(Object tracking records)

-*-*-

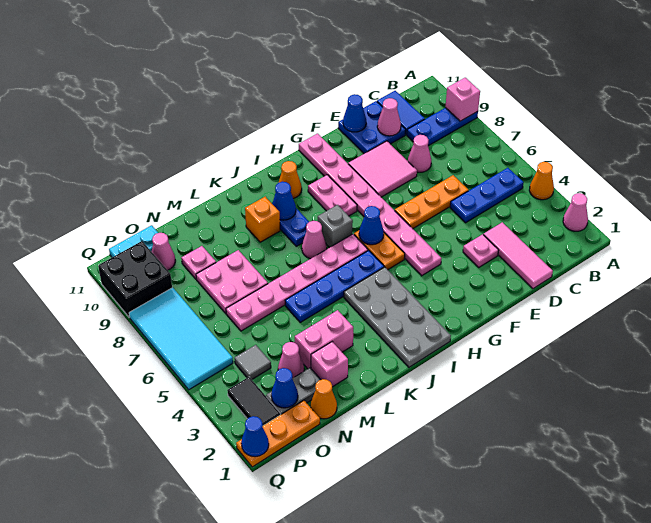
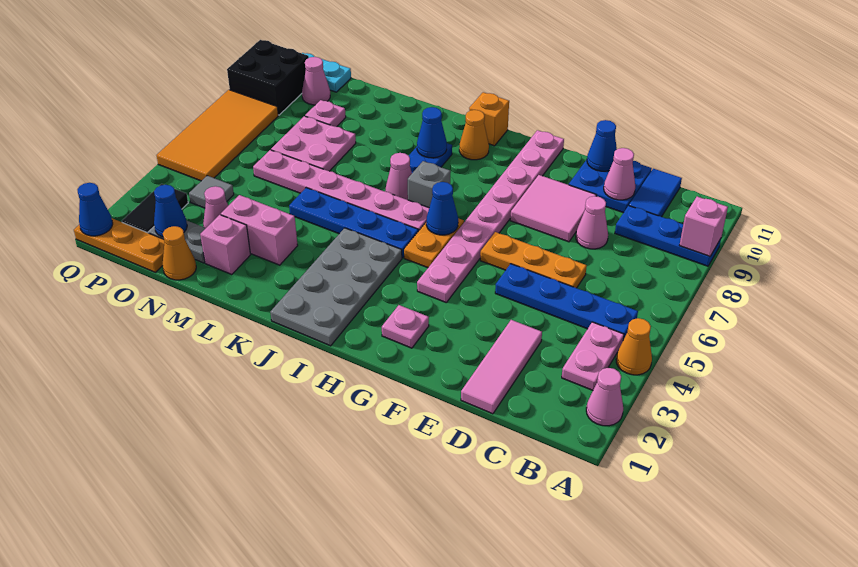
blue plate B5:D5 level 1 -> blue plate B5:E5 level 1
pink plate E3 level 1 -> pink plate G2 level 1
pink plate H8:H9 level 1 -> pink plate B3:B4 level 1
orange brick K9 level 1 -> orange brick I11 level 1
cyan tile P5:Q8 level 1 -> orange tile P5:Q8 level 1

-*-*-

▶ Task brief
Once the pictures are set aside, repeat the data above exactly as written.

▶ Reply to the exercise
blue plate B5:D5 level 1 -> blue plate B5:E5 level 1
pink plate E3 level 1 -> pink plate G2 level 1
pink plate H8:H9 level 1 -> pink plate B3:B4 level 1
orange brick K9 level 1 -> orange brick I11 level 1
cyan tile P5:Q8 level 1 -> orange tile P5:Q8 level 1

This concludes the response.